Copy the lines below character for character, omitting the pictures.

* * * * * * * * *

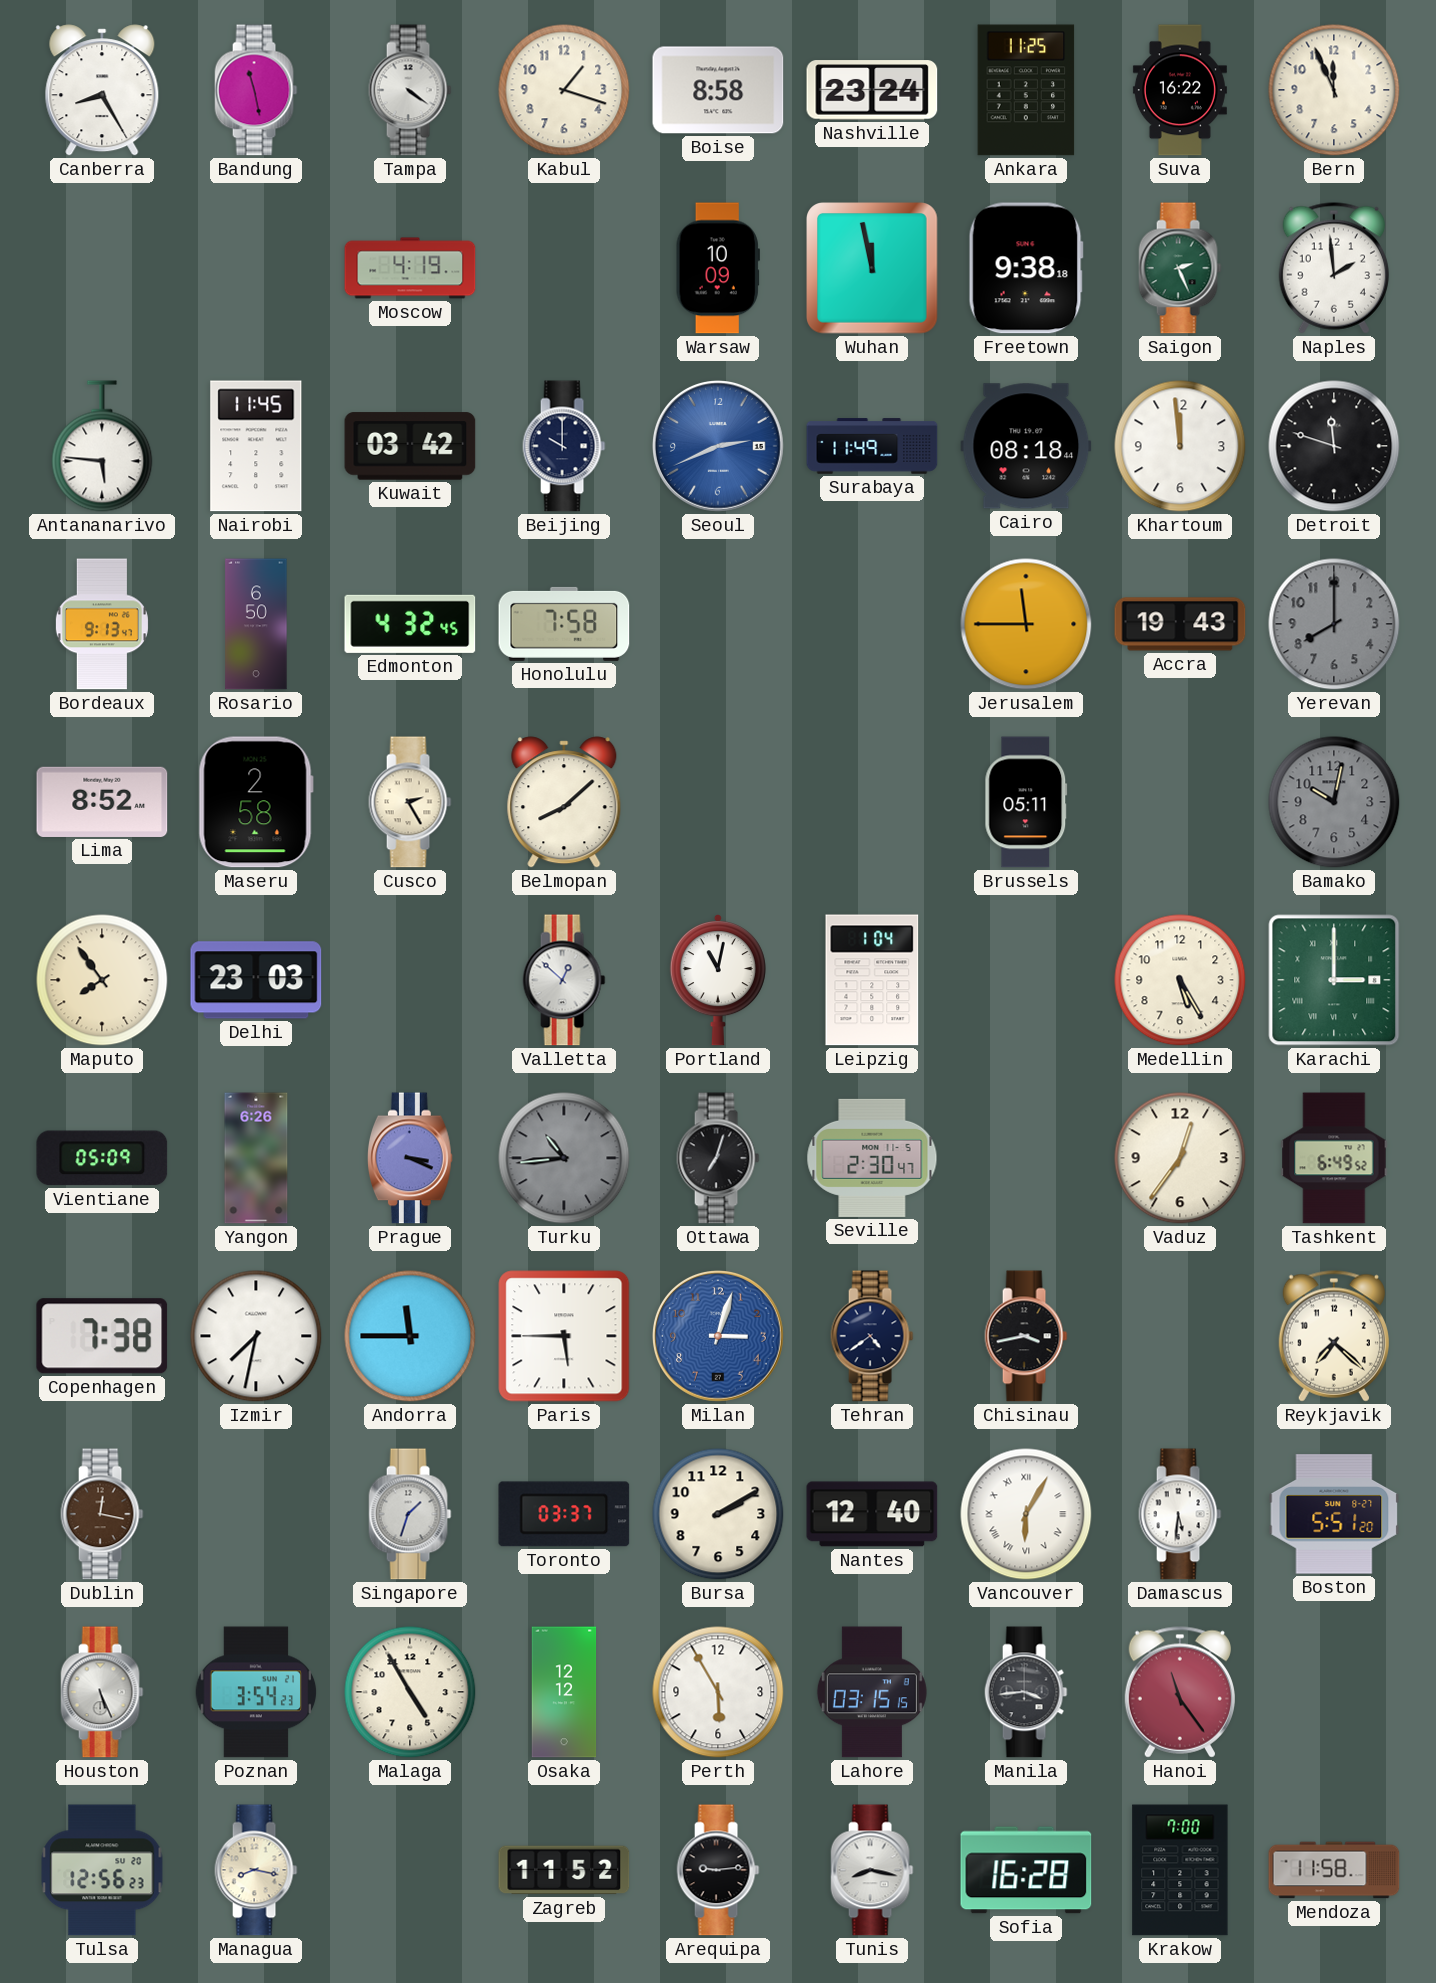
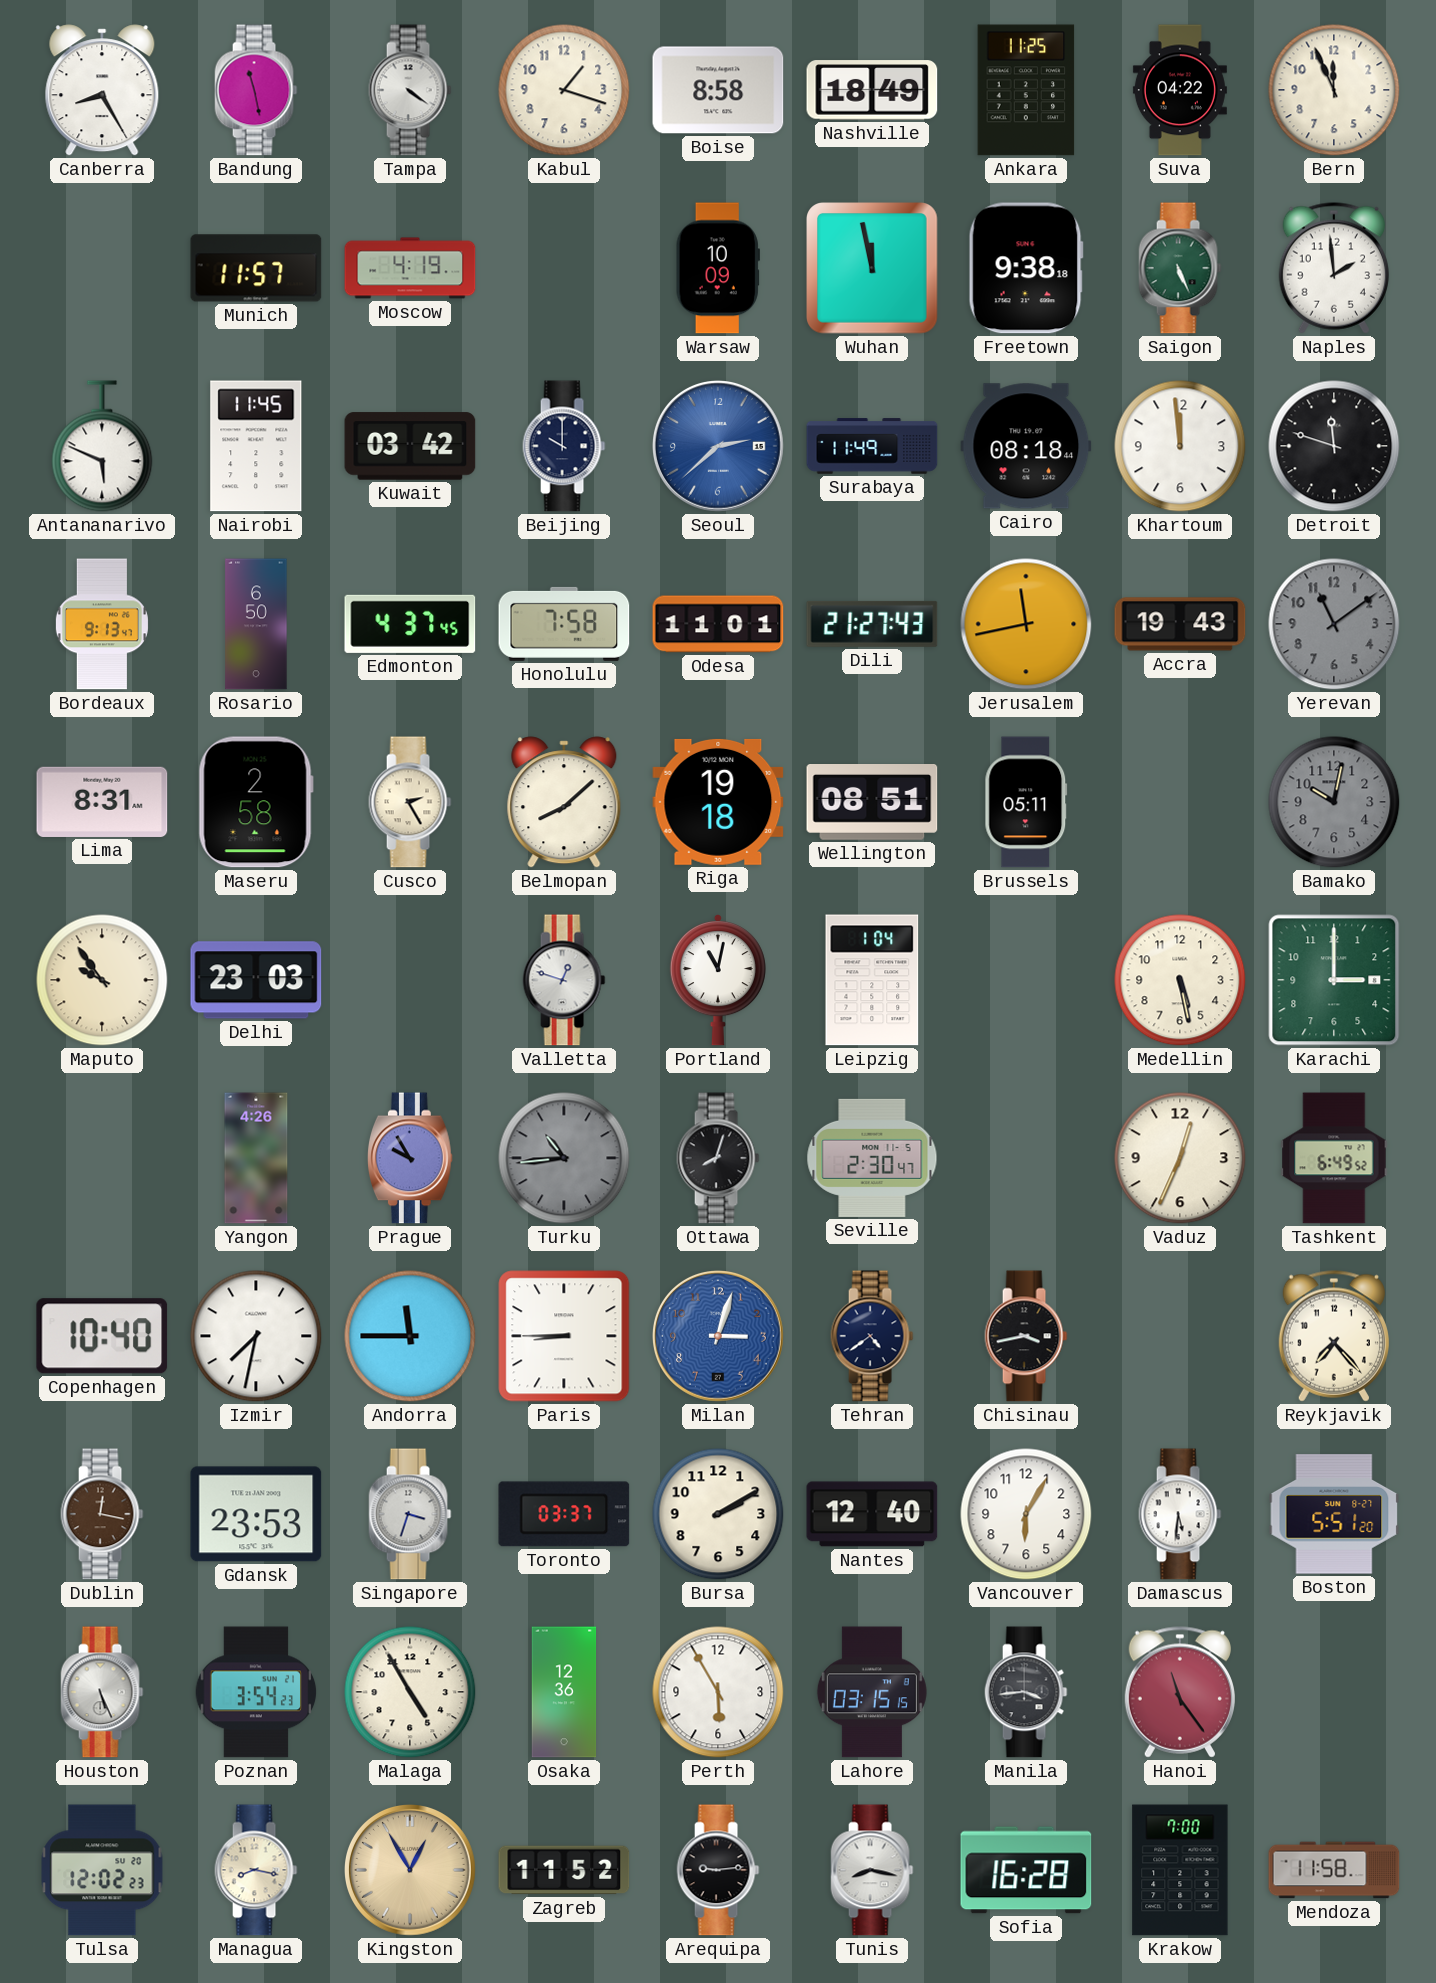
Nashville: 23:24 -> 18:49
Suva: 16:22 -> 04:22
Munich: none -> 11:57
Saigon: 2:26 -> 5:26
Antananarivo: 5:46 -> 5:49
Seoul: 2:41 -> 2:38
Edmonton: 4:32 -> 4:37
Odesa: none -> 11:01
Dili: none -> 21:27
Jerusalem: 11:45 -> 11:43
Yerevan: 8:00 -> 11:09
Lima: 8:52 -> 8:31
Riga: none -> 19:18
Wellington: none -> 08:51
Maputo: 7:54 -> 9:54
Valletta: 12:52 -> 12:48
Medellin: 5:25 -> 5:28
Karachi numerals: Roman -> Arabic
Vientiane: 05:09 -> none
Yangon: 6:26 -> 4:26
Prague: 3:19 -> 9:55
Ottawa: 7:03 -> 8:03
Vaduz: 12:36 -> 12:34
Copenhagen: 7:38 -> 10:40
Paris: 5:45 -> 8:45
Reykjavik: 7:22 -> 7:23
Gdansk: none -> 23:53
Singapore: 1:33 -> 3:33
Vancouver numerals: Roman -> Arabic
Osaka: 12:12 -> 12:36
Tulsa: 12:56 -> 12:02
Kingston: none -> 12:55
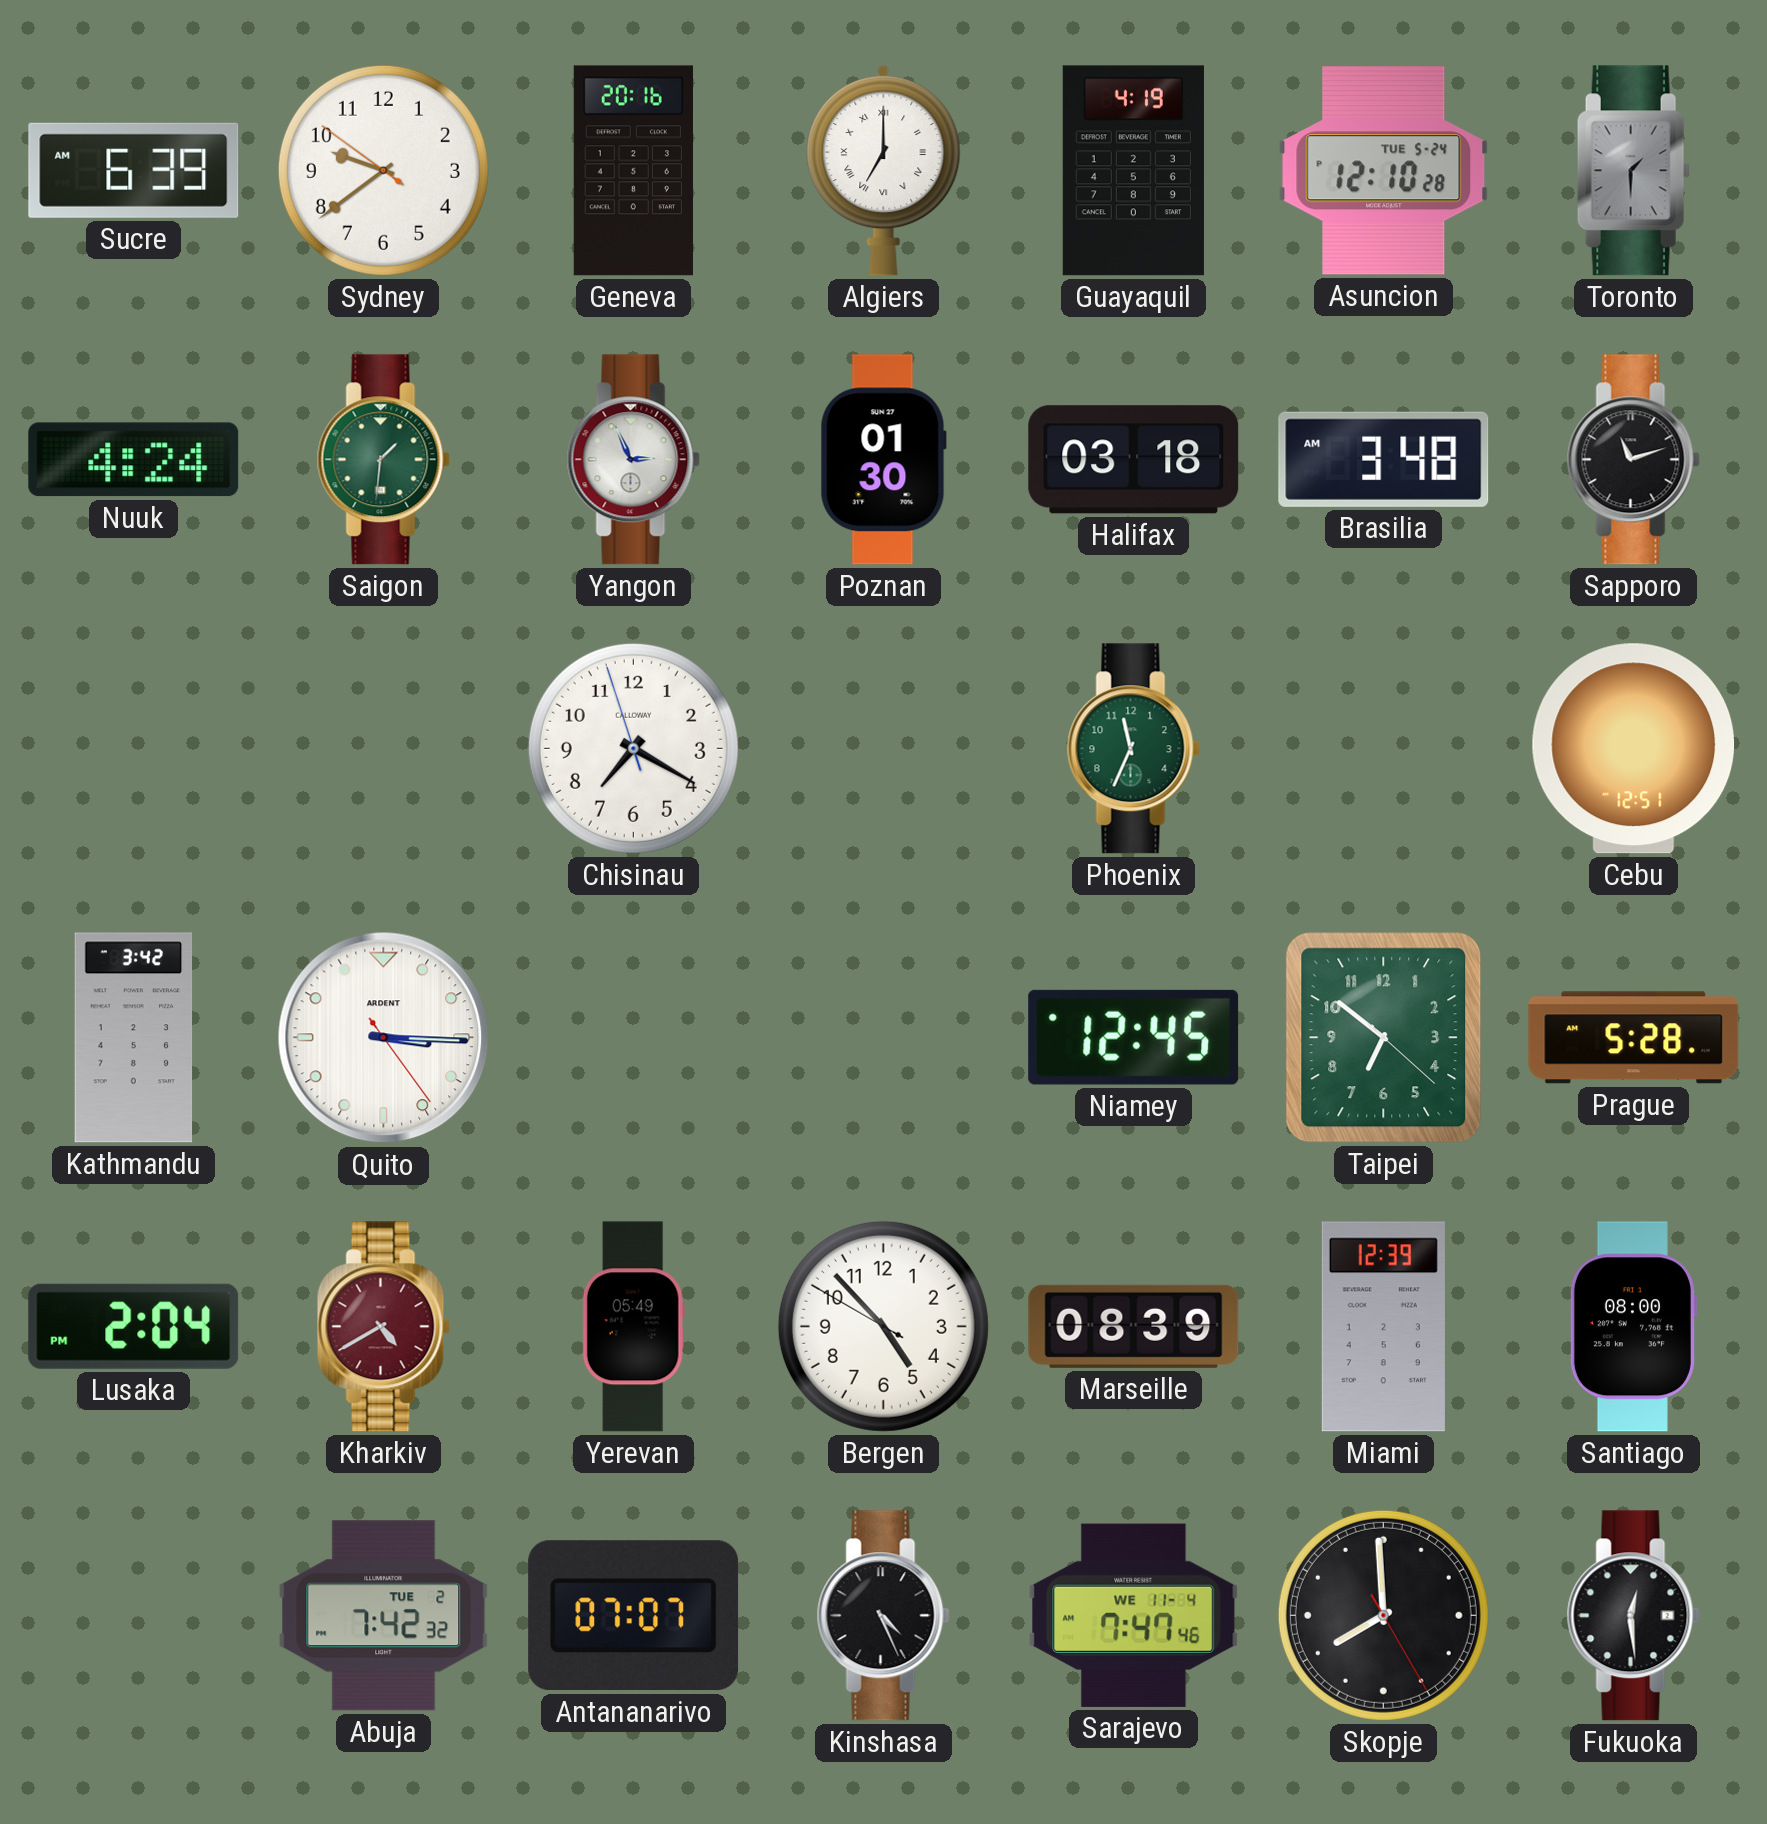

* * * * * * * * *

**OUTPUT FOR THIS TASK**
Nashville: 23:24 -> 18:49
Suva: 16:22 -> 04:22
Munich: none -> 11:57
Saigon: 2:26 -> 5:26
Antananarivo: 5:46 -> 5:49
Seoul: 2:41 -> 2:38
Edmonton: 4:32 -> 4:37
Odesa: none -> 11:01
Dili: none -> 21:27
Jerusalem: 11:45 -> 11:43
Yerevan: 8:00 -> 11:09
Lima: 8:52 -> 8:31
Riga: none -> 19:18
Wellington: none -> 08:51
Maputo: 7:54 -> 9:54
Valletta: 12:52 -> 12:48
Medellin: 5:25 -> 5:28
Karachi numerals: Roman -> Arabic
Vientiane: 05:09 -> none
Yangon: 6:26 -> 4:26
Prague: 3:19 -> 9:55
Ottawa: 7:03 -> 8:03
Vaduz: 12:36 -> 12:34
Copenhagen: 7:38 -> 10:40
Paris: 5:45 -> 8:45
Reykjavik: 7:22 -> 7:23
Gdansk: none -> 23:53
Singapore: 1:33 -> 3:33
Vancouver numerals: Roman -> Arabic
Osaka: 12:12 -> 12:36
Tulsa: 12:56 -> 12:02
Kingston: none -> 12:55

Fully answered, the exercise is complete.